## Stated exercise
Tally the lines below that contain the string "kern" and give only the number.

## Provided records
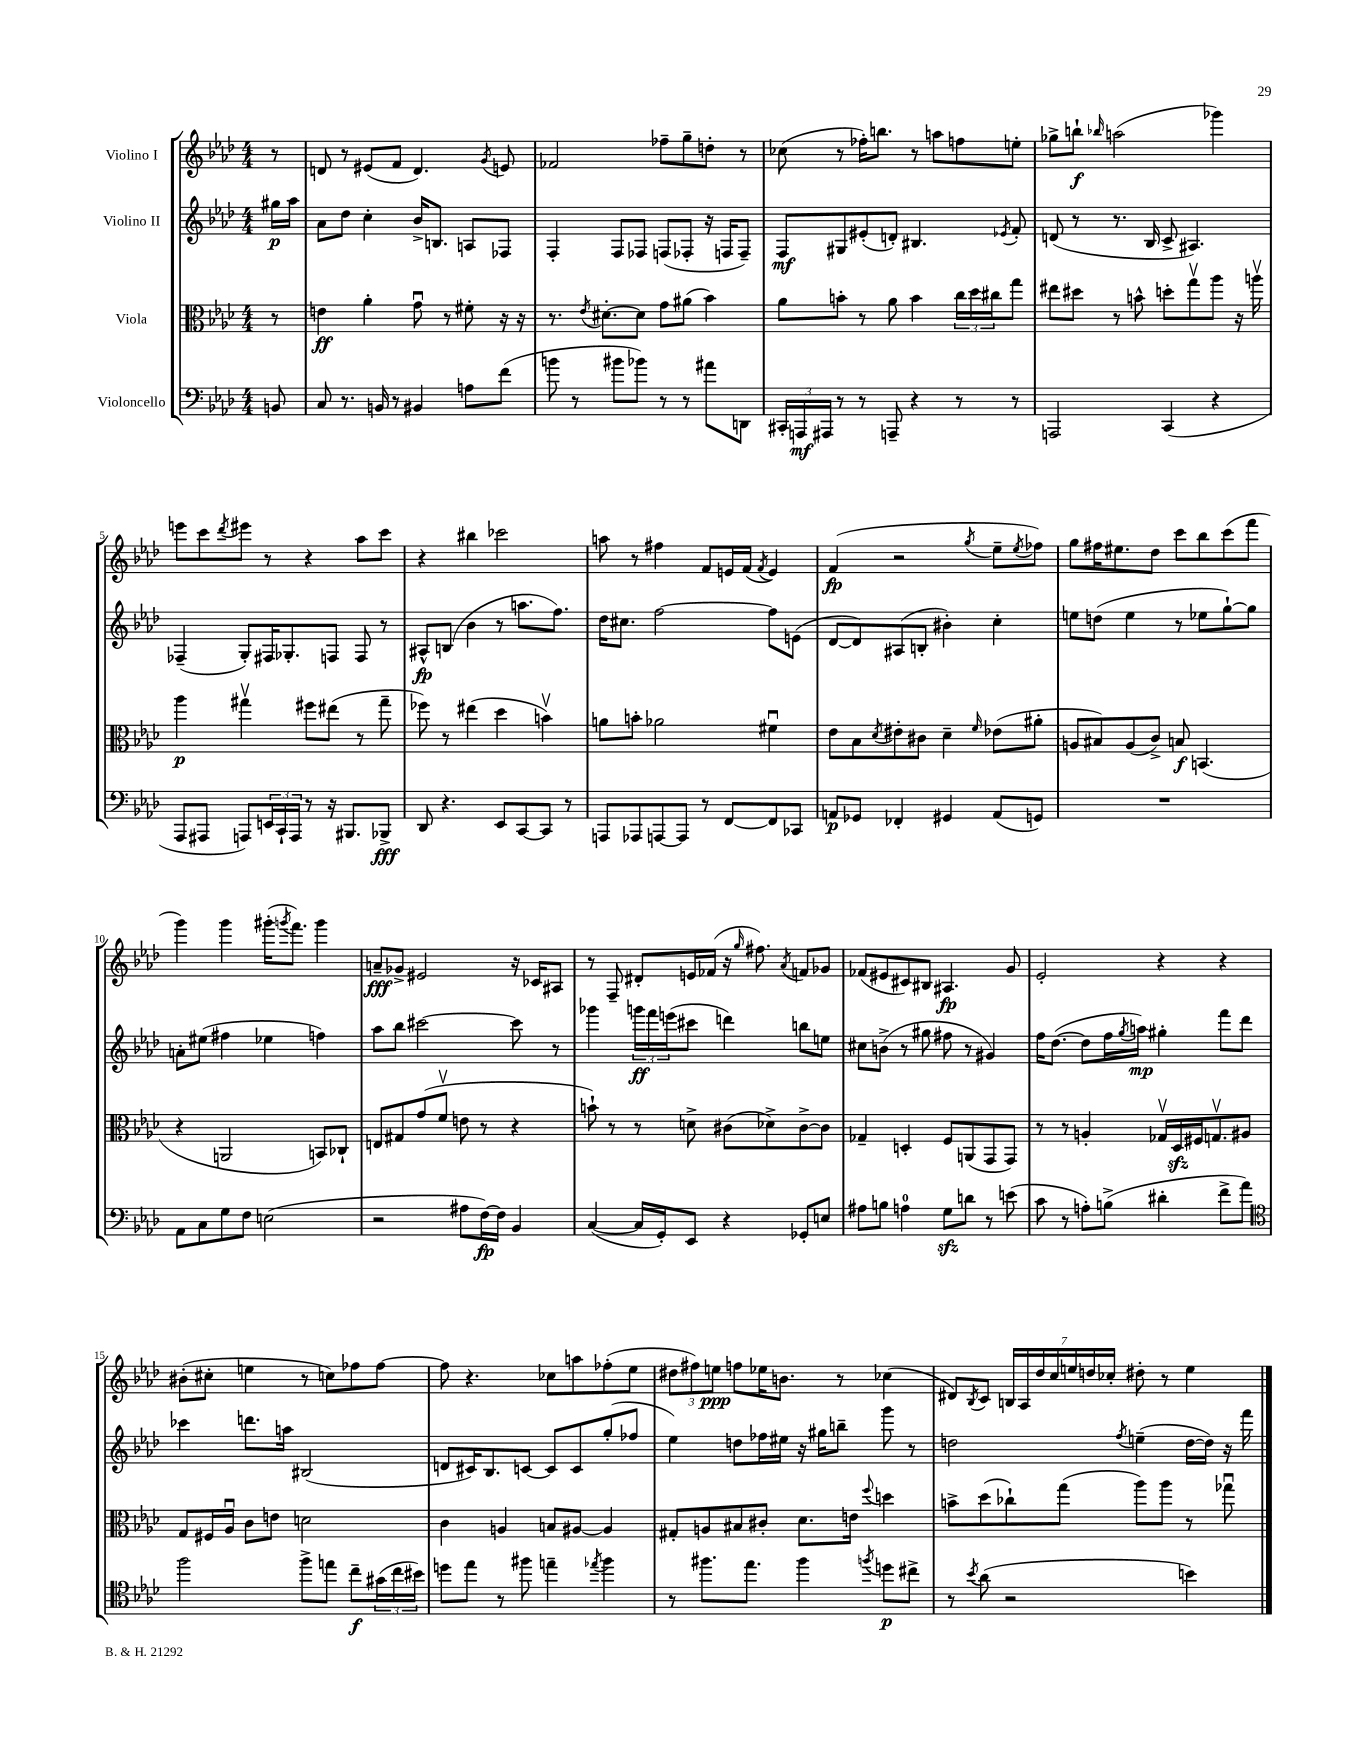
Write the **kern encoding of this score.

**kern	**kern	**kern	**kern
*staff4	*staff3	*staff2	*staff1
*clefF4	*clefC3	*clefG2	*clefG2
*k[b-e-a-d-]	*k[b-e-a-d-]	*k[b-e-a-d-]	*k[b-e-a-d-]
*M4/4	*M4/4	*M4/4	*M4/4
8BB	8r	16gg#	8r
.	.	16aa-	.
=	=	=	=
8C	4e	8a-	8d
8.r	.	8dd-	8r
.	4a-'	4cc'	(8e#
16BB	.	.	.
8r	.	.	8f
4BB#	8gu	16b-^	4.d)
.	.	8.B	.
.	8r	.	.
8A	8f#'	8A	.
.	.	.	8qg
(8f	16r	8F-	8e
.	16r	.	.
=	=	=	=
8b	8.r	4F'	2f-
8r	.	.	.
.	8qe-	.	.
.	[8.d#'	.	.
8b#	.	8F	.
8b-)	8d#]	8F-	.
8r	8g	(8F	8ff-~
8r	(8a#	8F-'	8gg~
8a#	4b-)	16r	8dd'
.	.	16F	.
8DD	.	8F~)	8r
=	=	=	=
24CC#'	8a-	8F	(8cc-
24AAA	.	.	.
24AAA#	.	.	.
8r	8b'	8G#	8r
8r	8r	(8e#'	16ff-')
.	.	.	8.bb
8AAA~	8a-	8d')	.
4r	4b	4.B#	8r
.	.	.	8aa
8r	24cc	.	8ff
.	24dd-	.	.
.	24cc#	.	.
.	.	8qe-	.
8r	8gg	8f'	8ee'
=	=	=	=
2AAA	8ee#	(8d	8gg-^
.	8dd#	8r	8bb`
.	.	.	16qqbb-
.	8r	8.r	(2aa
.	8b^^	.	.
.	.	16B-	.
(4CC	8dd'	8c^	.
.	8ggv	4.A#)	.
4r	8aa-	.	4ggg-)
.	16r	.	.
.	16aav	.	.
=	=	=	=
8AAA-	4aa-	(4F-~	8eee
8AAA#	.	.	8ccc
.	.	.	8qddd-
8AAA)	4gg#v	8G')	8eee#
24EE	.	16F#	8r
24CC`	.	.	.
.	.	8.G-'	.
24AAA	.	.	.
8r	8ff#	.	4r
16r	(8ee#	8F	.
8.BBB#	.	.	.
.	8r	8F	8aa-
8BBB-^	8gg#~	8r	8ccc
=	=	=	=
8DD-	8ff-)	8A#^^	4r
4.r	8r	(8B	.
.	(4ee#	4b-	4bb#
8EE-	4dd-	8r	2ccc-
[8CC	.	8.aa	.
8CC]	4bv)	.	.
.	.	8.ff)	.
8r	.	.	.
=	=	=	=
8AAA	8a	16dd-	8aa
.	.	8.cc#	.
8AAA-	8b'	.	8r
[8AAA	2a-	[2ff	4ff#
8AAA]	.	.	.
8r	.	.	8f
[8FF	.	.	16e
.	.	.	(16f
.	.	.	8qf
8FF]	4f#u	8ff]	4e)
8CC-	.	(8e	.
=	=	=	=
8AA	8e-	[8d-	(4f
8GG-	8B-	8d-])	.
.	8qd-	.	.
4FF-'	8e#'	(8A#	2r
.	8c#	8B'	.
4GG#	4d-~	4b#')	.
.	16qqf	.	8qgg
(8AA	(8e-	4cc'	8ee-~
.	.	.	8qee-
8GG)	8a#'	.	8ff-)
=	=	=	=
1r	8A	8ee	8gg
.	8B#)	(8dd	16ff#
.	.	.	8.ee#
.	(8A	4ee	.
.	8c^)	.	8dd-
.	8B	8r	8ccc
.	(4.BB	8ee-	8bb-
.	.	[8gg`)	(8ccc
.	.	8gg]	8fff
=	=	=	=
8AA-	4r	8a'	4ggg)
8C	.	(8ee#	.
8G	2AA	4ff#	4ggg
8F	.	.	.
(2E	.	4ee-	(16ggg#'
.	.	.	8qggg
.	.	.	8.fff)
.	8BB)	4ff)	4ggg
.	8C-`	.	.
=	=	=	=
2r	8E	8aa-	8a~
.	8G#	8bb-	8g-^
.	(8g	[2ccc#	2e#
.	8fv	.	.
8A#	8e	.	.
[16F)	8r	.	.
16F]	.	.	.
4BB-	4r	8ccc#]	16r
.	.	.	16c-
.	.	8r	8A#
=	=	=	=
([4C	8b`)	4ggg-	8r
.	8r	.	8F~
16C]	8r	24ggg	8d#'
.	.	24fff	.
16GG')	.	.	.
.	.	(24eee	.
8EE-	8d^	8ccc#	16e
.	.	.	(16f-
4r	(8c#	4ddd)	16r
.	.	.	16qqgg
.	.	.	8.ff#)
.	8d-^)	.	.
.	.	.	8qa-
8GG-'	[8c#^	8bb	8f
8E	8c#]	8ee	8g-
=	=	=	=
8A#	4G-~	8cc#	(8f-
8B	.	(8b^	8e#
4A	4D'	8r	8c#)
.	.	8gg#	8B#
8G	8F	8ff#	4.A#
8d	(8AA	8r	.
8r	8GG	4g#)	.
(8e	8GG)	.	8g
=	=	=	=
8c	8r	16ff	2e-'
.	.	([8.dd-	.
8r	8r	.	.
8A')	4A'	8dd-]	.
(8B^	.	16ff	.
.	.	8qgg	.
.	.	16aa)	.
4d#'	16G-v	4gg#'	4r
.	16D-	.	.
.	16F#	.	.
.	8.Gv	.	.
8f^	.	8fff	4r
8a-)	8A#	8ddd-	.
=	=	=	=
*clefC4	*	*	*
2ff	8G	4ccc-	(8b#'
.	16F#	.	8cc#'
.	16A-u	.	.
.	8c	8.ddd	4ee
.	8e	.	.
.	.	16aa	.
8ff^	2d	(2B#	8r
8ee	.	.	8cc)
8cc~	.	.	8ff-
(24g#	.	.	[8ff-
24cc	.	.	.
24b#)	.	.	.
=	=	=	=
8dd	4c	8d	8ff-]
8ee-	.	16c#)	4.r
.	.	8.B-	.
8r	4A	.	.
8ff#	.	[8c	.
4ee~	8B	8c]	8cc-
.	[8A#	8c	8aa
8qee-	.	.	.
4ff#	4A#]	(8gg'	(8ff-'
.	.	8ff-	8ee-
=	=	=	=
8r	8G#'	4ee-)	12dd#
.	.	.	12ff#)
8.ff#	8A	.	.
.	.	.	12ee
.	8B#	8dd	8ff
8.ee-	.	.	.
.	8c#'	16ff-	16ee-
.	.	16ee#	8.b
4ff#	8.d-	16r	.
.	.	16gg#	.
.	.	8bb~	8r
.	16e	.	.
8qff	8qqff	.	.
8dd	4dd	8ggg	(4cc-
8cc#^	.	8r	.
=	=	=	=
8r	8b^	2dd	8d#)
8qb-	.	.	8qB-
(8a-	(8dd-	.	8c
2r	8cc-`)	.	28B
.	.	.	28A-
.	.	.	28dd-
.	.	.	28cc
.	(8gg	.	.
.	.	.	28ee
.	.	.	28dd
.	.	.	28cc-'
.	.	8qff	.
.	8aa-)	(4ee~	8dd#'
.	8aa-	.	8r
4b)	8r	[16dd	4ee
.	.	16dd])	.
.	8gg-u	16r	.
.	.	16fff	.
==	==	==	==
*-	*-	*-	*-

## Result of this task
2